Your assignment: Your job with the data below: print everything from the line that holds "plant: (109, 296)" down to the line that holds "shelving: (212, 359)", ends included, exactly, and nothing else.

Input data:
_ _ _ _

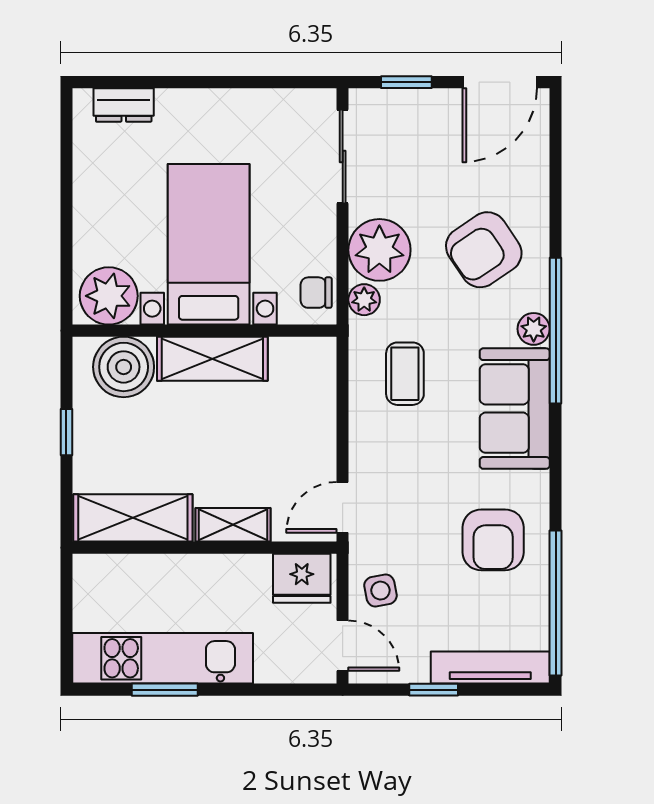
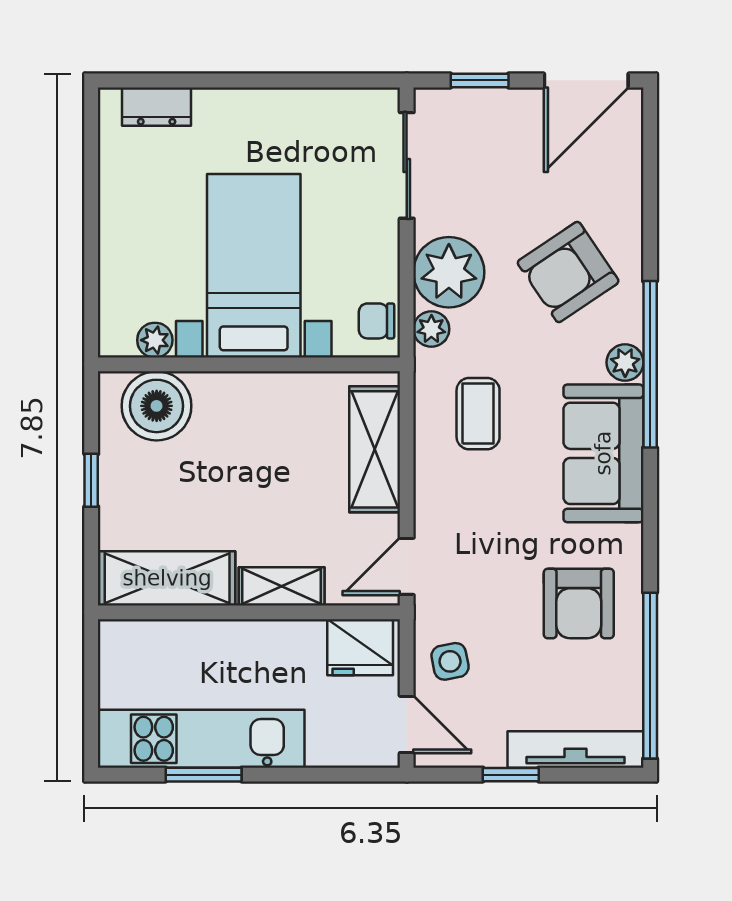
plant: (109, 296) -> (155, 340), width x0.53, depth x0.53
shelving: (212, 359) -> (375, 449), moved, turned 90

_ _ _ _

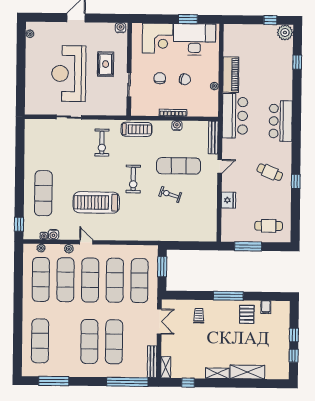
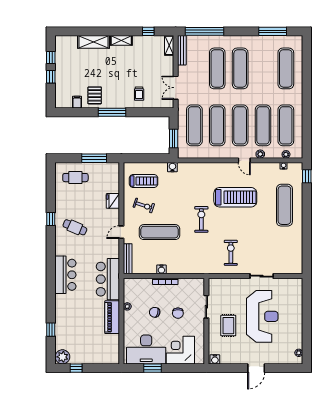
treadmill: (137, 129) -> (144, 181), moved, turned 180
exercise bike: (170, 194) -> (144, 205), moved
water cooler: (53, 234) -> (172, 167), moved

_ _ _ _

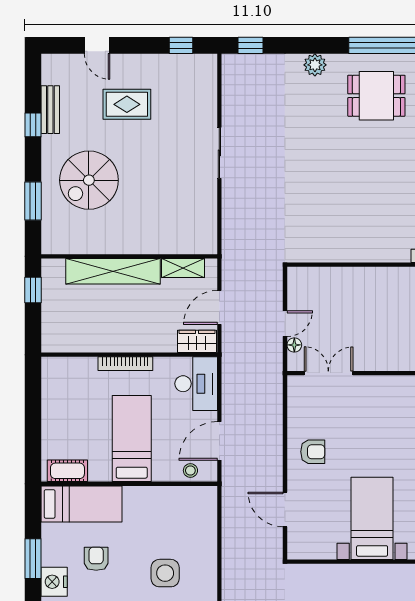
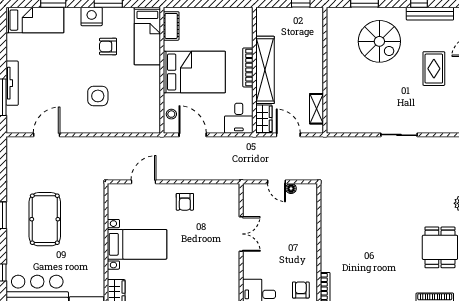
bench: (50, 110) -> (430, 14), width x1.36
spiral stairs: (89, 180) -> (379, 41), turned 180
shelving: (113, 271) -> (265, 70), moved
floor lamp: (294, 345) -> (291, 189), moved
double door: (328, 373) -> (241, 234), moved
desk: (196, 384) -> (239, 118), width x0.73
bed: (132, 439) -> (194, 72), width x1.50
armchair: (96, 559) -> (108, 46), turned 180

_ _ _ _

Solution to the exercise:
plant: (109, 296) -> (155, 340), width x0.53, depth x0.53
shelving: (212, 359) -> (375, 449), moved, turned 90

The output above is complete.